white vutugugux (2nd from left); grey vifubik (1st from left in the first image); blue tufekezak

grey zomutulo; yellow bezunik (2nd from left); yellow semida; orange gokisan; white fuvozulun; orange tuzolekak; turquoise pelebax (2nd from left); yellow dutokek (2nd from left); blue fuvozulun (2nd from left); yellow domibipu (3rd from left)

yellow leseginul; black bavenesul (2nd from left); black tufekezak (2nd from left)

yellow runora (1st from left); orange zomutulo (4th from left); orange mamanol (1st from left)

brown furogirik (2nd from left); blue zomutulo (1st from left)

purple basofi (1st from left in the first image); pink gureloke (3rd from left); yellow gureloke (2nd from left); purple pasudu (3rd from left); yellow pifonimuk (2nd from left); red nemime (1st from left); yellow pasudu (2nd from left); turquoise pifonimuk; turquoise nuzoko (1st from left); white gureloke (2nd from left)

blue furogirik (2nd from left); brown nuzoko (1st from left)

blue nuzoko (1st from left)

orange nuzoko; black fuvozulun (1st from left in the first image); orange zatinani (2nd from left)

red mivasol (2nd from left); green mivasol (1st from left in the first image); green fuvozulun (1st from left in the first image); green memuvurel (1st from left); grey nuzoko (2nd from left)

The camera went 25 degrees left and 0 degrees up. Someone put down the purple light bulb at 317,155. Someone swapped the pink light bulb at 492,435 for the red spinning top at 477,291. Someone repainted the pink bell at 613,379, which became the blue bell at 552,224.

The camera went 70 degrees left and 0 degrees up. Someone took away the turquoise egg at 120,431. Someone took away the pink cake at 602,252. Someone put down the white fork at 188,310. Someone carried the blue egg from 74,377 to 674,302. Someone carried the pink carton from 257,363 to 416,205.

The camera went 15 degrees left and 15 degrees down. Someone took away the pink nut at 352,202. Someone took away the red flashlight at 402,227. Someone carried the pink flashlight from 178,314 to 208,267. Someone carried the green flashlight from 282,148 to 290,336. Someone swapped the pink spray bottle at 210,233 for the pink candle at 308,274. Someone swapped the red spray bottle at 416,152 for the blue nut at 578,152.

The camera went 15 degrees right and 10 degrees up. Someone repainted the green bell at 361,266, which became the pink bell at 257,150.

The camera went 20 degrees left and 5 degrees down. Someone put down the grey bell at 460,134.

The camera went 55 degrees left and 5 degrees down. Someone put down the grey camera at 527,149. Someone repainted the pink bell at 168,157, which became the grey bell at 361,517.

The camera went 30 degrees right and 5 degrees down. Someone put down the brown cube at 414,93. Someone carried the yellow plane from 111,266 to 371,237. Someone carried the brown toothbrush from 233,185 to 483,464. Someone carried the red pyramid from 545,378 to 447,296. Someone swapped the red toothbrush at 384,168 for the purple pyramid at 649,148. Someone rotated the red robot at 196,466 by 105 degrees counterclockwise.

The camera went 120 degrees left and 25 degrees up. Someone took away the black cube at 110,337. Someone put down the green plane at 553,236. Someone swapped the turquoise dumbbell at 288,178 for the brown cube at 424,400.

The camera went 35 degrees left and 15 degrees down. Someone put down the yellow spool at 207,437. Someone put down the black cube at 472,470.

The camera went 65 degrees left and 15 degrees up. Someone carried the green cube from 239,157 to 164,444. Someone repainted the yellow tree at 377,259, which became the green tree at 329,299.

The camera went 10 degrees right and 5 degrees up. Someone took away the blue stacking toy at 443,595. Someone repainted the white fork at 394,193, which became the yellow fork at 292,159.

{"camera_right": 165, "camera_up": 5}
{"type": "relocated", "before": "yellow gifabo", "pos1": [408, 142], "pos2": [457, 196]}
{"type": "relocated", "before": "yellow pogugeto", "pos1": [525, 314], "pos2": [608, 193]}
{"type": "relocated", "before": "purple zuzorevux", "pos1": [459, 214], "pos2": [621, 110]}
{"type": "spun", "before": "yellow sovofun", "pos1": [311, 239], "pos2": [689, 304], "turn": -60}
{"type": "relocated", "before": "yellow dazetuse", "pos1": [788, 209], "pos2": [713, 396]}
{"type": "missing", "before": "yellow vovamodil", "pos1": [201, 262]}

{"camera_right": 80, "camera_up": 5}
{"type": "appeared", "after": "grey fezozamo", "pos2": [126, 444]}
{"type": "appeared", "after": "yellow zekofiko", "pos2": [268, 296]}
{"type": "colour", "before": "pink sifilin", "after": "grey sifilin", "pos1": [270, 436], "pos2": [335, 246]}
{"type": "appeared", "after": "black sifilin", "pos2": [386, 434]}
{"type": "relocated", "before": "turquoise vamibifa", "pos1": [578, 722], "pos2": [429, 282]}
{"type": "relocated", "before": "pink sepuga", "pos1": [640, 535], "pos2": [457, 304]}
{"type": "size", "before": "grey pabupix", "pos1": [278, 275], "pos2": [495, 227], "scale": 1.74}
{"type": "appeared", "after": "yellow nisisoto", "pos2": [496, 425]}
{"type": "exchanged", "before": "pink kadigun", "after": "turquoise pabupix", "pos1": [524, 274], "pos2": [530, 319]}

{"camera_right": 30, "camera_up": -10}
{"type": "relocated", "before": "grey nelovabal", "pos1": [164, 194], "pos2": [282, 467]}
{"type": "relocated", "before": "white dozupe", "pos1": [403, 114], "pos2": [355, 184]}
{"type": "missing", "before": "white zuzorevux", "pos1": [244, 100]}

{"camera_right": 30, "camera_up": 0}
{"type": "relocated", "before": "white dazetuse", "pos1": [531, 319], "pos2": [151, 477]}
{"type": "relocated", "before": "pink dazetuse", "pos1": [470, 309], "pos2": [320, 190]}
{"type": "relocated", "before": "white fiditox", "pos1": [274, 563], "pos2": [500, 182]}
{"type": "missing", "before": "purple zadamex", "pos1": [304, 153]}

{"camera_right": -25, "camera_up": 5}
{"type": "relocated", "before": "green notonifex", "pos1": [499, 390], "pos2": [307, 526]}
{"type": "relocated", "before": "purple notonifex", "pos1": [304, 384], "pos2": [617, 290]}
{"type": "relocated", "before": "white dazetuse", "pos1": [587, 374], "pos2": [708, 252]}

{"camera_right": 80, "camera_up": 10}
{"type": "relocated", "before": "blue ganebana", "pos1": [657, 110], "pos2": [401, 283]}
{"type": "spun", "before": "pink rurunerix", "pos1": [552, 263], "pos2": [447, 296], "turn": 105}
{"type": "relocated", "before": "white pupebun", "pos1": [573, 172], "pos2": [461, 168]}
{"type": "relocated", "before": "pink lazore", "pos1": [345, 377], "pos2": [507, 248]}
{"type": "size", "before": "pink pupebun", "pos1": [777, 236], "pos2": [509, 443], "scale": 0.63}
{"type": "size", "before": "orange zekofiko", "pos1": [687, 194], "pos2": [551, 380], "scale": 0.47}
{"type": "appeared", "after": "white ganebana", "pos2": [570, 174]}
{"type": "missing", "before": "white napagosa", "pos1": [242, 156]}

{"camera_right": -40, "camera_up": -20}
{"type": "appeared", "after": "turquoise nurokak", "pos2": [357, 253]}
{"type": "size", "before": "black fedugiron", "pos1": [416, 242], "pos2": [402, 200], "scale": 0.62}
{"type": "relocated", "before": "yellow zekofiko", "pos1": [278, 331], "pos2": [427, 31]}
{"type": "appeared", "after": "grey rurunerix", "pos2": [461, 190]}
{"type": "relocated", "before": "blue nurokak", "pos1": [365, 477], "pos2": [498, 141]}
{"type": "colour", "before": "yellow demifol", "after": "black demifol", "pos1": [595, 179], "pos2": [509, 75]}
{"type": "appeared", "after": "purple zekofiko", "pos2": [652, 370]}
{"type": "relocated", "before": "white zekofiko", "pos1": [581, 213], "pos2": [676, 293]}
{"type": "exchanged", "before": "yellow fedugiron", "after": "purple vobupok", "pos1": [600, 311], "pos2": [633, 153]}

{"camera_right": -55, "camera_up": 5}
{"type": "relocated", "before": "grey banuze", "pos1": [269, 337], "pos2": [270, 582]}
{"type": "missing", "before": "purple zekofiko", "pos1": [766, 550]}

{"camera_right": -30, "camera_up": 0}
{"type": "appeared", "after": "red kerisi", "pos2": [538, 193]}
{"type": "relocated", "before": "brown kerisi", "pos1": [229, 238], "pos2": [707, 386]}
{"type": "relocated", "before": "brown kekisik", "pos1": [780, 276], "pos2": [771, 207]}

**Your goal:** Exactly how many lines in the data above contain the word "tufekezak"? Respond with the number and nothing more.

**Response area:** 2